> _EXTRACTED MATERIAL_:

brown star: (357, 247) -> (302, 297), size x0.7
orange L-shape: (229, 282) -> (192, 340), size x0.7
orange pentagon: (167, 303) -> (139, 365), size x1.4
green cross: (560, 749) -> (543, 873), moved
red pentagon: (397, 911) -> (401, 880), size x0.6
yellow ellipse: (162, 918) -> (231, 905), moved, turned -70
---
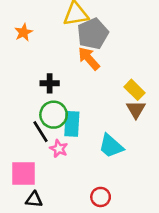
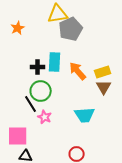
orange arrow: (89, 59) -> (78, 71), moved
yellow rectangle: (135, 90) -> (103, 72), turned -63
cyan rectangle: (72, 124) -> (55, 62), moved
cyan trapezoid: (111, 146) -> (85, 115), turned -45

> _BRIEF_: Take the stretch of lines above from the one containing "orange arrow: (89, 59) -> (78, 71), moved" through the one containing "cyan trapezoid: (111, 146)" and repeat it exactly, adding no other line.

> _YOUR RESPONSE_:
orange arrow: (89, 59) -> (78, 71), moved
yellow rectangle: (135, 90) -> (103, 72), turned -63
cyan rectangle: (72, 124) -> (55, 62), moved
cyan trapezoid: (111, 146) -> (85, 115), turned -45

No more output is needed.